→ **Task prompt**
Reproduce each of the lines below word for word, leaving out the pictures.
□ □ □
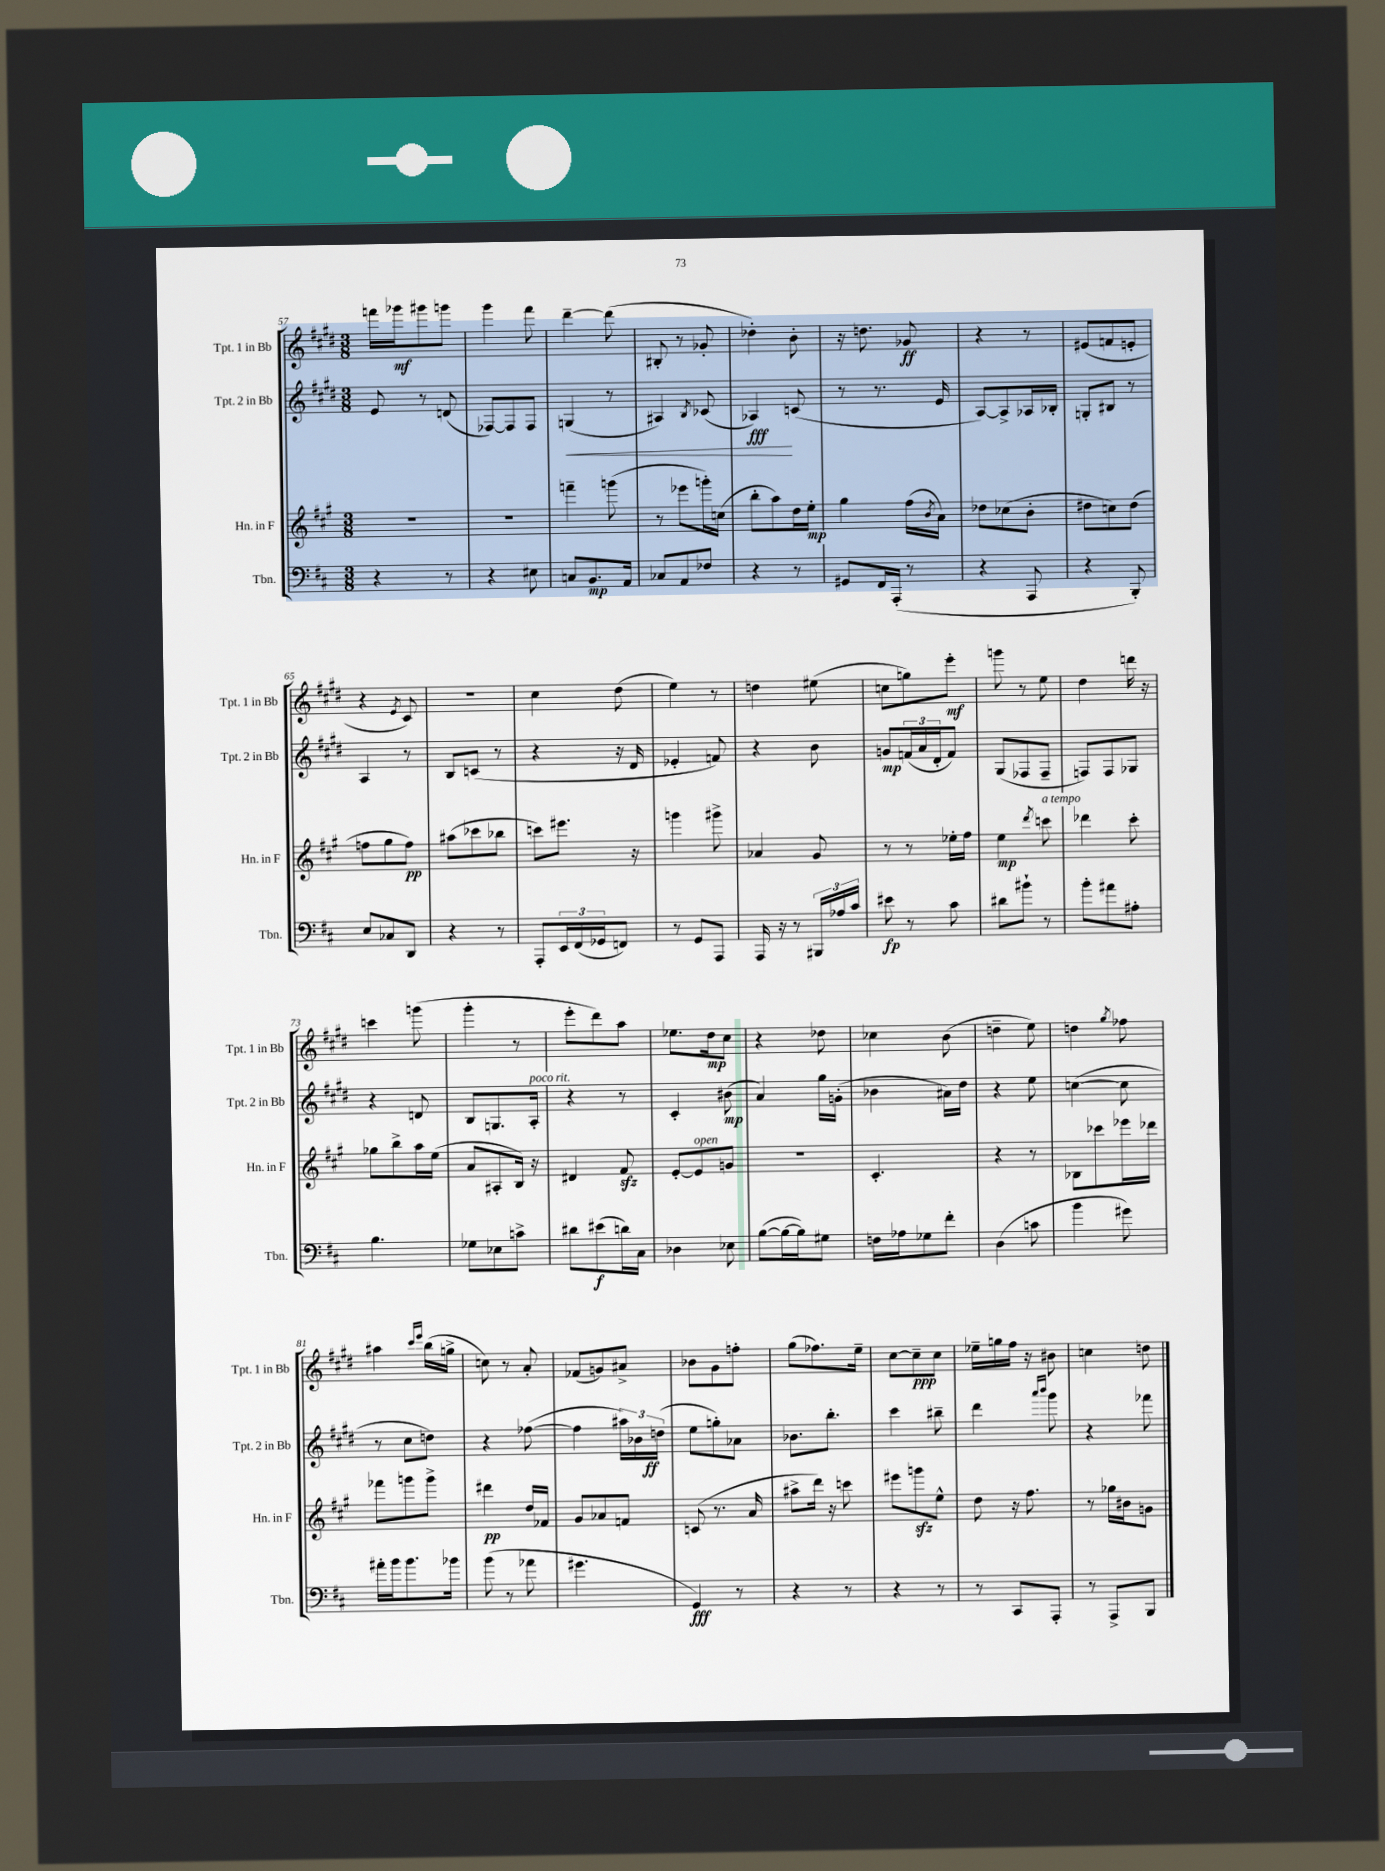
<<
\new StaffGroup <<
\new Staff = "s0" \with { instrumentName = "Tpt. 1 in Bb" shortInstrumentName = "Tpt. 1 in Bb" } {
    \clef treble \key e \major \numericTimeSignature \time 3/8
    f'''16 ges'''16\mf gis'''8 g'''8 |
    gis'''4 fis'''8 |
    dis'''4~-- dis'''8( |
    bis8-. r8 ges'8-. |
    des''4-.) b'8-. |
    r16 d''8. ges'8\ff |
    r4 r8 |
    eis'8( f'8 e'8-. |
    r4 \acciaccatura { e'8 } cis'8) |
    R4. |
    cis''4 dis''8( |
    e''4) r8 |
    d''4 eis''8( |
    c''8 g''8) e'''8-.\mf |
    g'''8 r8 e''8 |
    dis''4 d'''16 r16 |
    c'''4 g'''8( |
    gis'''4-. r8 |
    e'''8-. dis'''8) a''8 |
    ees''8. dis''16\mp cis''8 |
    r4 des''8 |
    ces''4 b'8( |
    d''4-- e''8) |
    d''4 \acciaccatura { gis''8 } fes''8 |
    ais''4 \grace { cis'''16 e'''16 } b''16( g''16-> |
    c''8) r8 a'8-. |
    fes'8( g'8) ais'8-> |
    bes'8 gis'8 f''8-. |
    gis''8( fes''8.) e''16-- |
    cis''8~ cis''8--\ppp cis''8 |
    ees''16-- g''16 fis''16 r16 bis'8 |
    c''4 d''8 \bar "|." |
}
\new Staff = "s1" \with { instrumentName = "Tpt. 2 in Bb" shortInstrumentName = "Tpt. 2 in Bb" } {
    \clef treble \key e \major \numericTimeSignature \time 3/8
    e'8 r8 d'8( |
    fes8~) fes8 fes8 |
    g4\<( r8 |
    ais4) \acciaccatura { b8 } ces'8( |
    aes4\fff\!) c'8( |
    r8 r8. e'16 |
    a8~) a8-> aes16 bes16-. |
    g8-. bis8 r8 |
    a4 r8 |
    b8 c'8( r8 |
    r4 r16 dis'16 |
    ees'4-. f'8) |
    r4 b'8 |
    g'8\mp \tuplet 3/2 { f'16( a'16 dis'16-. } f'8) |
    gis8( fes8 fes8-- |
    f8) f8 ges8 |
    r4 d'8 |
    b8 g8. a16-.^\markup { \italic "poco rit." } |
    r4 r8 |
    cis'4-. bis'8\mp( |
    a'4) gis''16 g'16-.( |
    bes'4 ais'16) dis''16 |
    r4 e''8 |
    c''4~( c''8 |
    r8 cis''8 d''8) |
    r4 fes''8~( |
    fes''4 \tuplet 3/2 { ais''16) bes'16 d''16\ff( } |
    e''8 g''8-.) aes'8 |
    bes'8. b''8.-. |
    cis'''4 bis''8-- |
    dis'''4 \grace { a'''16 b'''16 } gis'''8 |
    r4 fes'''8 \bar "|." |
}
\new Staff = "s2" \with { instrumentName = "Hn. in F" shortInstrumentName = "Hn. in F" } {
    \clef treble \key a \major \numericTimeSignature \time 3/8
    R4. |
    R4. |
    f'''4-- g'''8( |
    r8 ees'''8 g'''16-.) c''16( |
    b''8-. a''8) d''16 e''16-.\mp |
    gis''4 fis''16( \acciaccatura { b'8 } a'16) |
    des''8 ces''8( b'8-. |
    dis''8 c''8) dis''8( |
    f''8 gis''8 f''8\pp) |
    ais''8( ces'''8 bes''8 |
    c'''8) eis'''8. r16 |
    g'''4 gis'''8-> |
    aes'4 gis'8 |
    r8 r8 ees''16-. fis''16 |
    e''4\mp \acciaccatura { d'''8 } c'''8^\markup { \italic "a tempo" } |
    des'''4 cis'''8-. |
    ges''8 b''8-> a''16 e''16( |
    a'8 ais8-. b16) r16 |
    dis'4 fis'8\sfz |
    e'8~-. e'8^\markup { \italic "open" } g'8 |
    r4. |
    cis'4.-. |
    r4 r8 |
    bes8 ces'''8 ees'''16 des'''16 |
    fes'''8 g'''8 g'''8-> |
    dis'''4\pp d''16 fes'16 |
    gis'8 aes'8 f'8 |
    c'8( r8. a'16 |
    ais''8-> d'''16) r16 c'''8 |
    eis'''8 g'''8\sfz e''8-^ |
    d''8 r16 fis''8. |
    r8 ges''16 bis'16 g'8 \bar "|." |
}
\new Staff = "s3" \with { instrumentName = "Tbn." shortInstrumentName = "Tbn." } {
    \clef bass \key d \major \numericTimeSignature \time 3/8
    r4 r8 |
    r4 eis8 |
    c8 b,8.\mp a,16 |
    ces8 a,8 fes8 |
    r4 r8 |
    gis,8 fis,16 a,,16-.( r8 |
    r4 a,,8 |
    r4 b,,8-.) |
    e8 ces8 d,8 |
    r4 r8 |
    a,,8-. \tuplet 3/2 { e,16 fis,16( ges,16 } f,8) |
    r8 g,8 a,,8 |
    a,,16 r16 r8 \tuplet 3/2 { bis,,16 aes16 cis'16 } |
    eis'8\fp r8 cis'8 |
    dis'8 bis'8-! r8 |
    b'8-. ais'8 ais8-. |
    b4. |
    ges8 ees8 c'8-> |
    dis'8 eis'8\f( d'16) cis16 |
    des4 ees8 |
    b8~( b16~ b16) gis8 |
    f16 aes16 ges8 fis'8-. |
    d4( c'8 |
    b'4 gis'8) |
    ais'16-. b'16 b'8. bes'16 |
    b'8( r8 aes'8 |
    gis'4. |
    g,4\fff) r8 |
    r4 r8 |
    r4 r8 |
    r8 cis,8 a,,8-. |
    r8 a,,8-> b,,8 \bar "|." |
}
>>
>>
\layout { \context { \Score currentBarNumber = #57 } }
□ □ □
→ **Written answer**
<<
\new StaffGroup <<
\new Staff = "s0" \with { instrumentName = "Tpt. 1 in Bb" shortInstrumentName = "Tpt. 1 in Bb" } {
    \clef treble \key e \major \numericTimeSignature \time 3/8
    f'''16 ges'''16\mf gis'''8 g'''8 |
    gis'''4 fis'''8 |
    dis'''4~-- dis'''8( |
    bis8-. r8 ges'8-. |
    des''4-.) b'8-. |
    r16 d''8. ges'8\ff |
    r4 r8 |
    eis'8( f'8 e'8-. |
    r4 \acciaccatura { e'8 } cis'8) |
    R4. |
    cis''4 dis''8( |
    e''4) r8 |
    d''4 eis''8( |
    c''8 g''8) e'''8-.\mf |
    g'''8 r8 e''8 |
    dis''4 d'''16 r16 |
    c'''4 g'''8( |
    gis'''4-. r8 |
    e'''8-. dis'''8) a''8 |
    ees''8. dis''16\mp cis''8 |
    r4 des''8 |
    ces''4 b'8( |
    d''4-- e''8) |
    d''4 \acciaccatura { gis''8 } fes''8 |
    ais''4 \grace { cis'''16 e'''16 } b''16( g''16-> |
    c''8) r8 a'8-. |
    fes'8( g'8) ais'8-> |
    bes'8 gis'8 f''8-. |
    gis''8( fes''8.) e''16-- |
    cis''8~ cis''8--\ppp cis''8 |
    ees''16-- g''16 fis''16 r16 bis'8 |
    c''4 d''8 \bar "|." |
}
\new Staff = "s1" \with { instrumentName = "Tpt. 2 in Bb" shortInstrumentName = "Tpt. 2 in Bb" } {
    \clef treble \key e \major \numericTimeSignature \time 3/8
    e'8 r8 d'8( |
    fes8~) fes8 fes8 |
    g4\<( r8 |
    ais4) \acciaccatura { b8 } ces'8( |
    aes4\fff\!) c'8( |
    r8 r8. e'16 |
    a8~) a8-> aes16 bes16-. |
    g8-. bis8 r8 |
    a4 r8 |
    b8 c'8( r8 |
    r4 r16 dis'16 |
    ees'4-. f'8) |
    r4 b'8 |
    g'8\mp \tuplet 3/2 { f'16( a'16 dis'16-. } f'8) |
    gis8( fes8 fes8-- |
    f8) f8 ges8 |
    r4 d'8 |
    b8 g8. a16-.^\markup { \italic "poco rit." } |
    r4 r8 |
    cis'4-. bis'8\mp( |
    a'4) gis''16 g'16-.( |
    bes'4 ais'16) dis''16 |
    r4 e''8 |
    c''4~( c''8 |
    r8 cis''8 d''8) |
    r4 fes''8~( |
    fes''4 \tuplet 3/2 { ais''16) bes'16 d''16\ff( } |
    e''8 g''8-.) aes'8 |
    bes'8. b''8.-. |
    cis'''4 bis''8-- |
    dis'''4 \grace { a'''16 b'''16 } gis'''8 |
    r4 fes'''8 \bar "|." |
}
\new Staff = "s2" \with { instrumentName = "Hn. in F" shortInstrumentName = "Hn. in F" } {
    \clef treble \key a \major \numericTimeSignature \time 3/8
    R4. |
    R4. |
    f'''4-- g'''8( |
    r8 ees'''8 g'''16-.) c''16( |
    b''8-. a''8) d''16 e''16-.\mp |
    gis''4 fis''16( \acciaccatura { b'8 } a'16) |
    des''8 ces''8( b'8-. |
    dis''8 c''8) dis''8( |
    f''8 gis''8 f''8\pp) |
    ais''8( ces'''8 bes''8 |
    c'''8) eis'''8. r16 |
    g'''4 gis'''8-> |
    aes'4 gis'8 |
    r8 r8 ees''16-. fis''16 |
    e''4\mp \acciaccatura { d'''8 } c'''8^\markup { \italic "a tempo" } |
    des'''4 cis'''8-. |
    ges''8 b''8-> a''16 e''16( |
    a'8 ais8-. b16) r16 |
    dis'4 fis'8\sfz |
    e'8~-. e'8^\markup { \italic "open" } g'8 |
    r4. |
    cis'4.-. |
    r4 r8 |
    bes8 ces'''8 ees'''16 des'''16 |
    fes'''8 g'''8 g'''8-> |
    dis'''4\pp d''16 fes'16 |
    gis'8 aes'8 f'8 |
    c'8( r8. a'16 |
    ais''8-> d'''16) r16 c'''8 |
    eis'''8 g'''8\sfz e''8-^ |
    d''8 r16 fis''8. |
    r8 ges''16 bis'16 g'8 \bar "|." |
}
\new Staff = "s3" \with { instrumentName = "Tbn." shortInstrumentName = "Tbn." } {
    \clef bass \key d \major \numericTimeSignature \time 3/8
    r4 r8 |
    r4 eis8 |
    c8 b,8.\mp a,16 |
    ces8 a,8 fes8 |
    r4 r8 |
    gis,8 fis,16 a,,16-.( r8 |
    r4 a,,8 |
    r4 b,,8-.) |
    e8 ces8 d,8 |
    r4 r8 |
    a,,8-. \tuplet 3/2 { e,16 fis,16( ges,16 } f,8) |
    r8 g,8 a,,8 |
    a,,16 r16 r8 \tuplet 3/2 { bis,,16 aes16 cis'16 } |
    eis'8\fp r8 cis'8 |
    dis'8 bis'8-! r8 |
    b'8-. ais'8 ais8-. |
    b4. |
    ges8 ees8 c'8-> |
    dis'8 eis'8\f( d'16) cis16 |
    des4 ees8 |
    b8~( b16~ b16) gis8 |
    f16 aes16 ges8 fis'8-. |
    d4( c'8 |
    b'4 gis'8) |
    ais'16-. b'16 b'8. bes'16 |
    b'8( r8 aes'8 |
    gis'4. |
    g,4\fff) r8 |
    r4 r8 |
    r4 r8 |
    r8 cis,8 a,,8-. |
    r8 a,,8-> b,,8 \bar "|." |
}
>>
>>
\layout { \context { \Score currentBarNumber = #57 } }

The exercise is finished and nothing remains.